*** Begin section ***
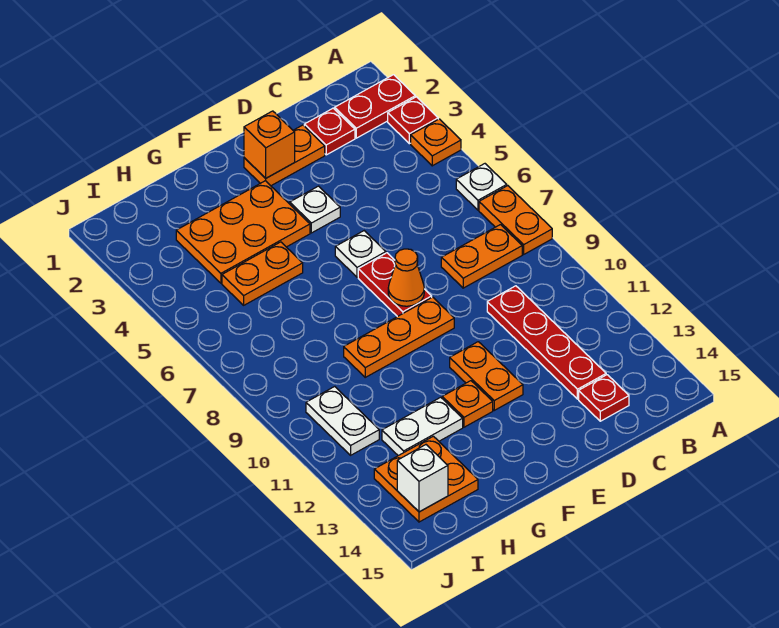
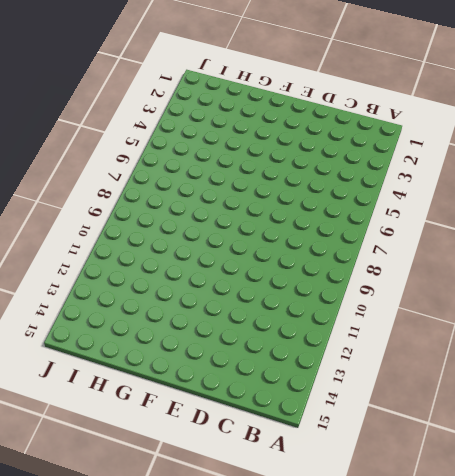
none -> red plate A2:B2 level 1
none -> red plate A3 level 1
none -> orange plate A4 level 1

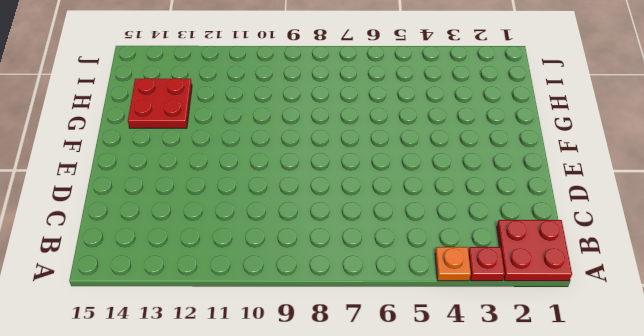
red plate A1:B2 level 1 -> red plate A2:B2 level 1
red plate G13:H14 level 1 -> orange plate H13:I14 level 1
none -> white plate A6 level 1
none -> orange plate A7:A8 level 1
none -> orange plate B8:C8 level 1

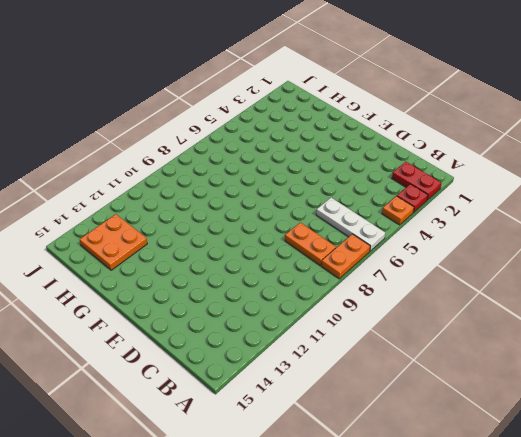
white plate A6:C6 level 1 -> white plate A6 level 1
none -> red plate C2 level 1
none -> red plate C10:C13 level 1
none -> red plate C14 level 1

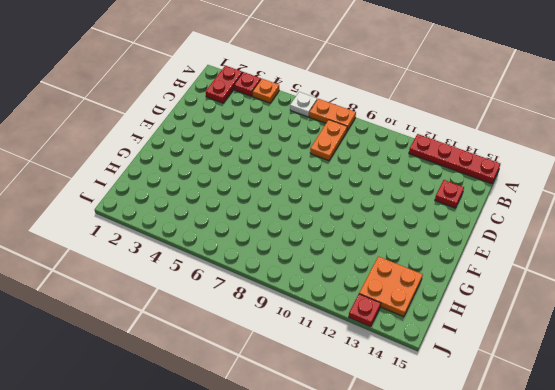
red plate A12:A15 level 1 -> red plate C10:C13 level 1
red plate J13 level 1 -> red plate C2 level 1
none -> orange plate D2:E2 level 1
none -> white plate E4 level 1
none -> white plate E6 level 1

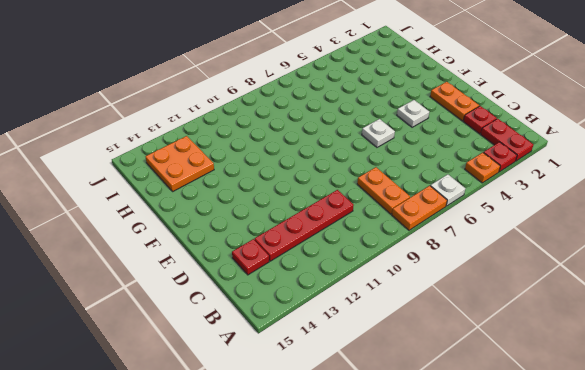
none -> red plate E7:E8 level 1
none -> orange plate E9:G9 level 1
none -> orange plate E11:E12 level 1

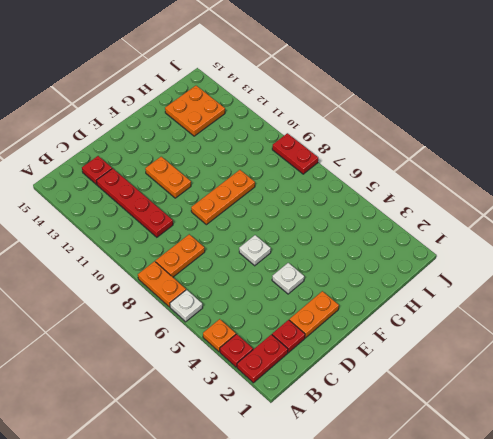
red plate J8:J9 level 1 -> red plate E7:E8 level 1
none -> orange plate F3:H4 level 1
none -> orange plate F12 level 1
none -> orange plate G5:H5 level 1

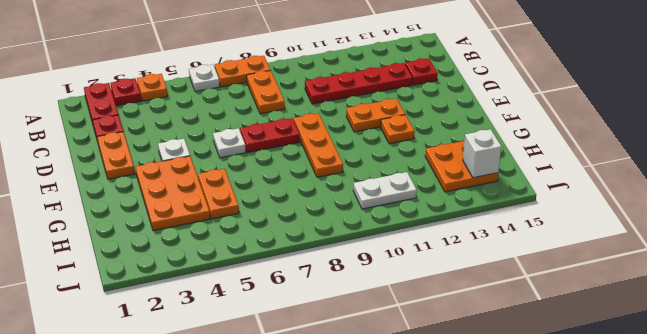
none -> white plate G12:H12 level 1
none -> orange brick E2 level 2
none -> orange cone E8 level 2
*** End section ***
*** Begin section ***
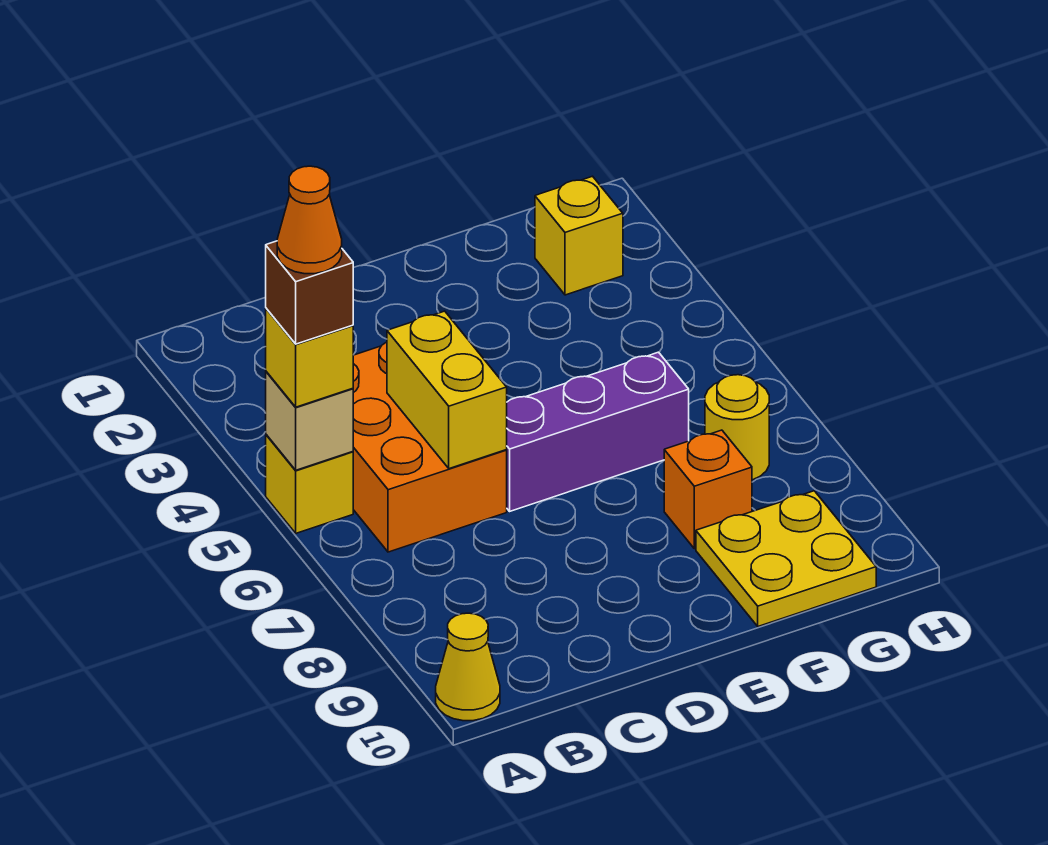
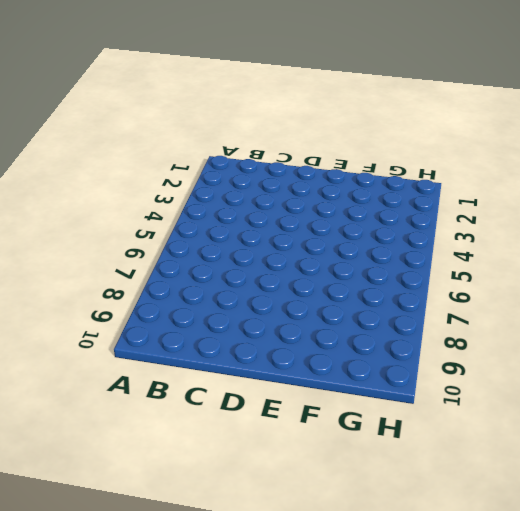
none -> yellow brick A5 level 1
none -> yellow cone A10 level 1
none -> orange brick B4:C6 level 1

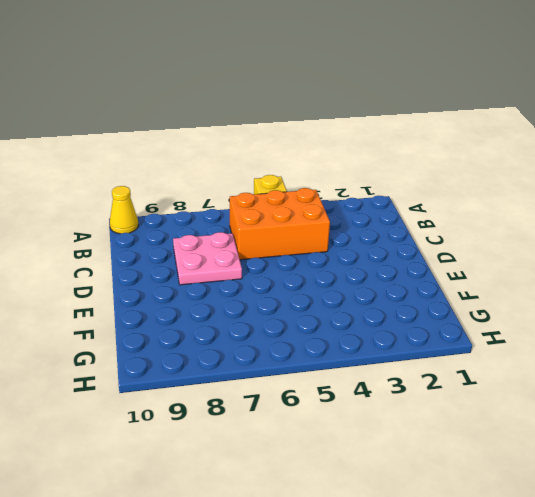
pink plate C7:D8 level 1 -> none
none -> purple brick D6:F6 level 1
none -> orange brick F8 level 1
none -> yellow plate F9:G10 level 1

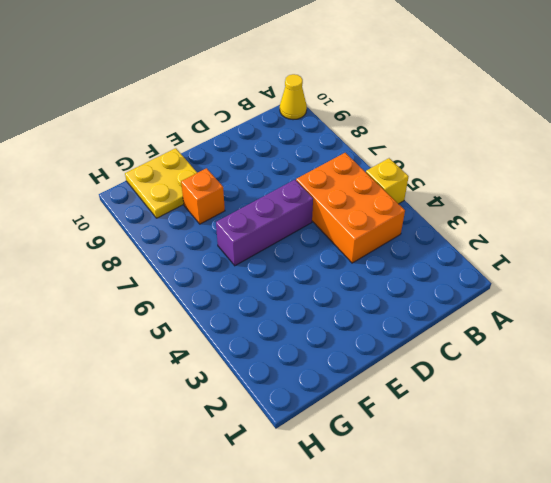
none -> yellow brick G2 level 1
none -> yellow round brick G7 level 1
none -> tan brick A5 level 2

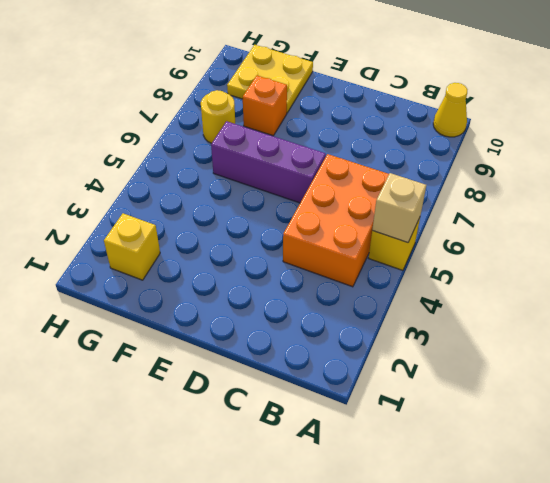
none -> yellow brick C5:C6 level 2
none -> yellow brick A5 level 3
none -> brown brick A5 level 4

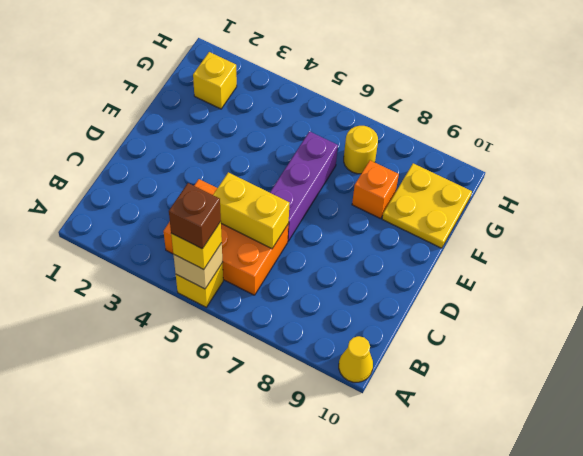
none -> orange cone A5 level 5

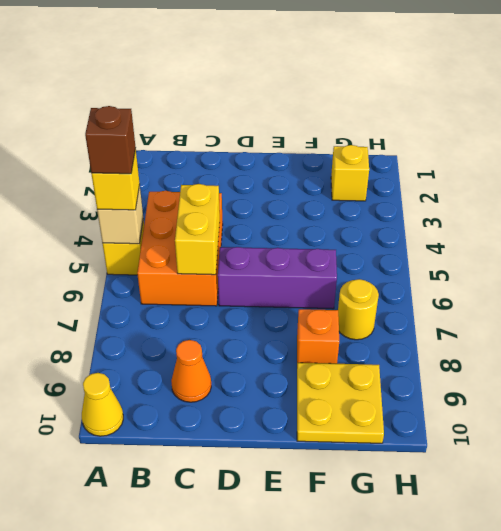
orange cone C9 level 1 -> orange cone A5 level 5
*** End section ***
*** Begin section ***
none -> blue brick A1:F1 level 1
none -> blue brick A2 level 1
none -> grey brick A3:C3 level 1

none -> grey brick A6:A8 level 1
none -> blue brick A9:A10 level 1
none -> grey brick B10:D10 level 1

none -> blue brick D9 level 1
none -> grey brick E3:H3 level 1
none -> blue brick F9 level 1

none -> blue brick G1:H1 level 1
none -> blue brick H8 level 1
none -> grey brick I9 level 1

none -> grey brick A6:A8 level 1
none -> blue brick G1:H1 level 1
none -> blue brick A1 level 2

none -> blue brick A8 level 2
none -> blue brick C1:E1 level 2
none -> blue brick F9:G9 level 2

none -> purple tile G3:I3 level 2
*** End section ***
What the task requires:
Above are the records; please give again, exactly and in full, only the lines that run from the line with "none -> orange cone A5 level 5" through the line with "orange cone C9", with no pictures.

Exercise response:
none -> orange cone A5 level 5

orange cone C9 level 1 -> orange cone A5 level 5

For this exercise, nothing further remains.